Work item — Only the lines from the top of the records below through the line containing "284> | x0.45 |" should be printed, exactly and without pictures.

(Object change descriptions)
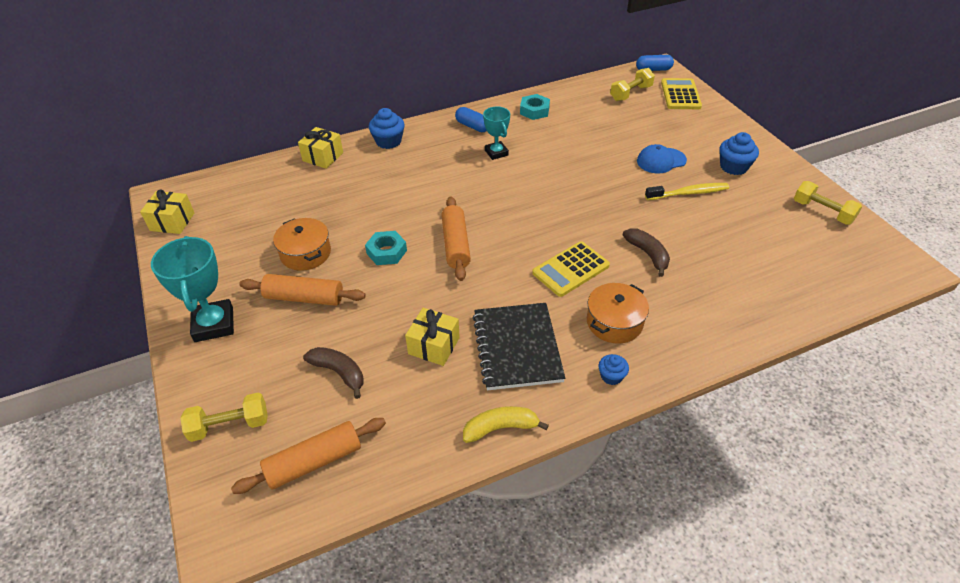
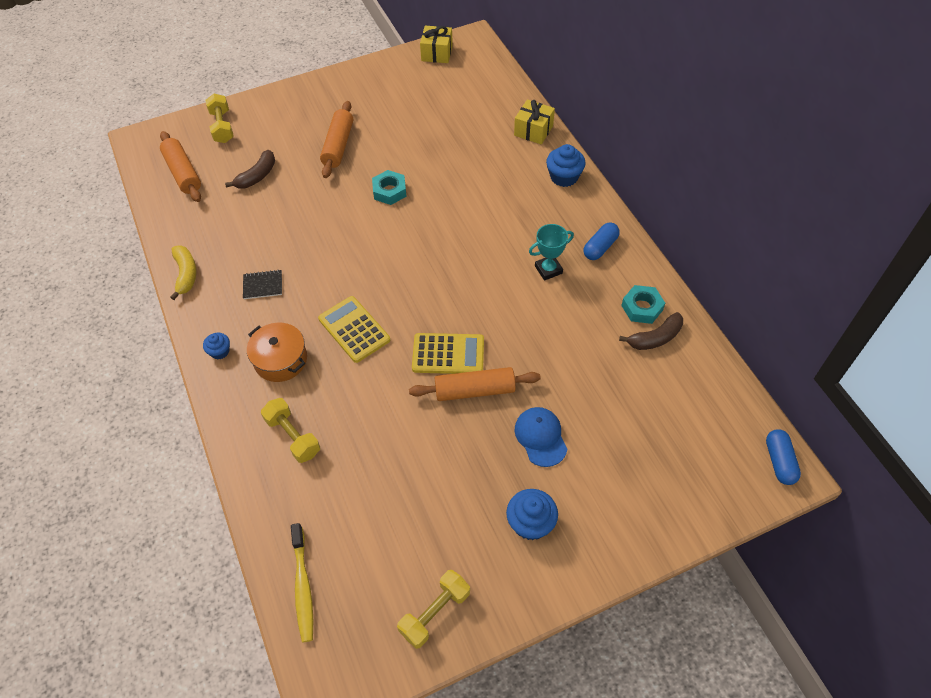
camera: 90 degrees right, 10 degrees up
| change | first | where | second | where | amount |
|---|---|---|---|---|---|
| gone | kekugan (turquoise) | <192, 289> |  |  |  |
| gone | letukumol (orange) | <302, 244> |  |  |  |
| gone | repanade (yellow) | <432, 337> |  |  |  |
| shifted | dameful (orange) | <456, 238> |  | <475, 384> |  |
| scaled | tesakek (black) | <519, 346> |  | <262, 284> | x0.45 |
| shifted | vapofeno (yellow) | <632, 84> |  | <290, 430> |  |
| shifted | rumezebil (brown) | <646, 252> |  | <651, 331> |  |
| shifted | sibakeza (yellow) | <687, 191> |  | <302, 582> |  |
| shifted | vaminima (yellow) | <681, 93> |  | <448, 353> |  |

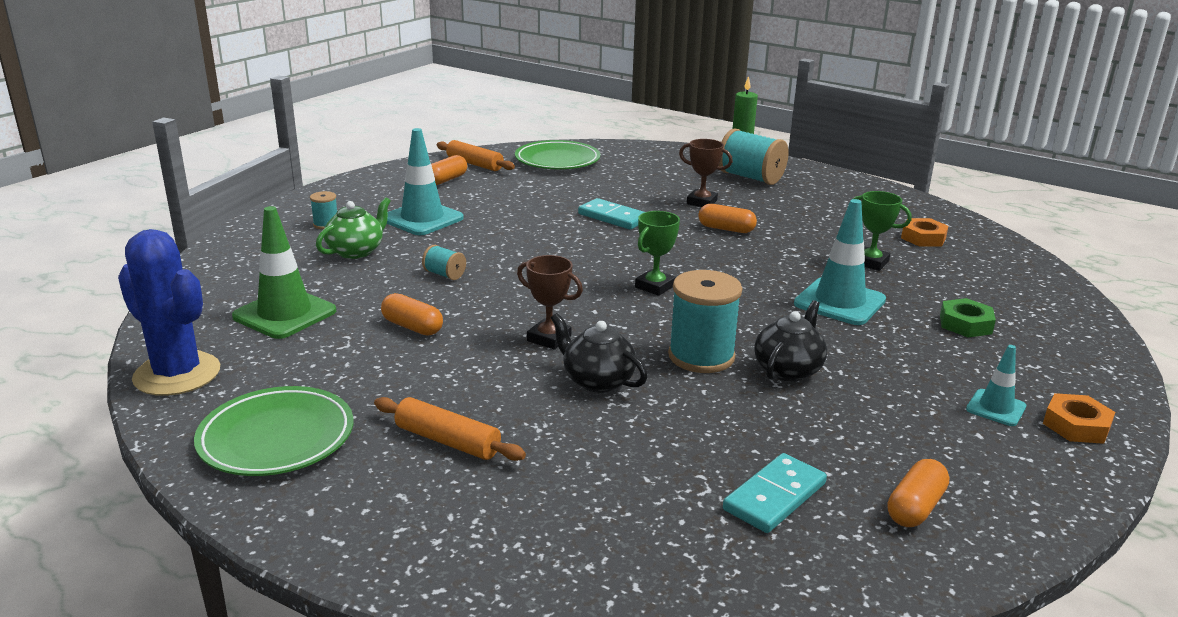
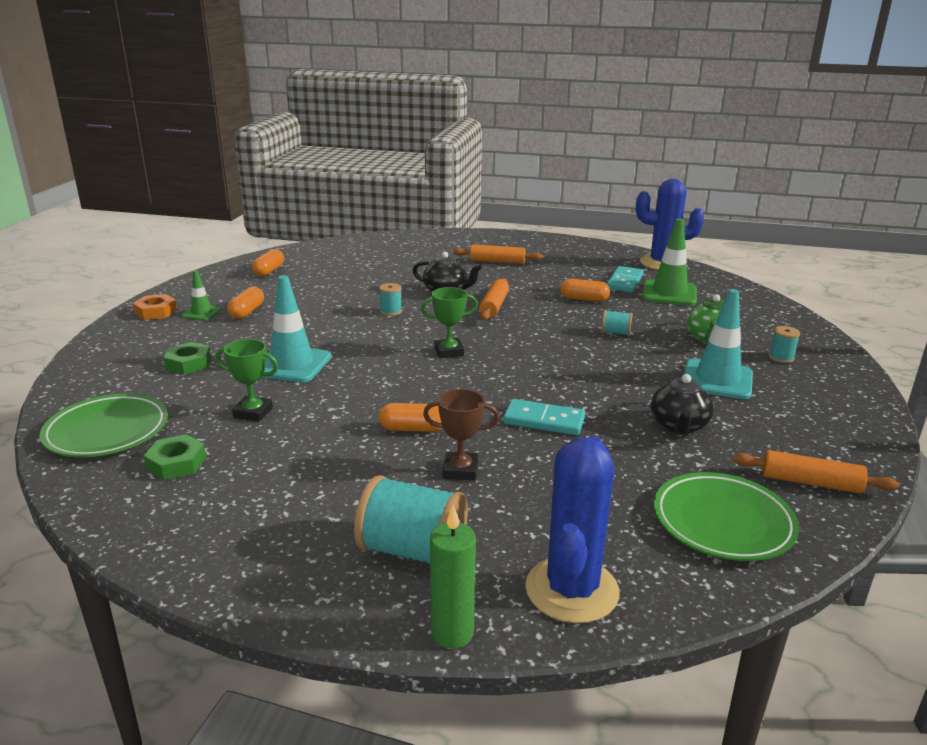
camera: 160 degrees right, 0 degrees up
| change | first | where | second | where | amount |
|---|---|---|---|---|---|
| shifted |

Exercise output —
camera: 90 degrees right, 10 degrees up
| change | first | where | second | where | amount |
|---|---|---|---|---|---|
| gone | kekugan (turquoise) | <192, 289> |  |  |  |
| gone | letukumol (orange) | <302, 244> |  |  |  |
| gone | repanade (yellow) | <432, 337> |  |  |  |
| shifted | dameful (orange) | <456, 238> |  | <475, 384> |  |
| scaled | tesakek (black) | <519, 346> |  | <262, 284> | x0.45 |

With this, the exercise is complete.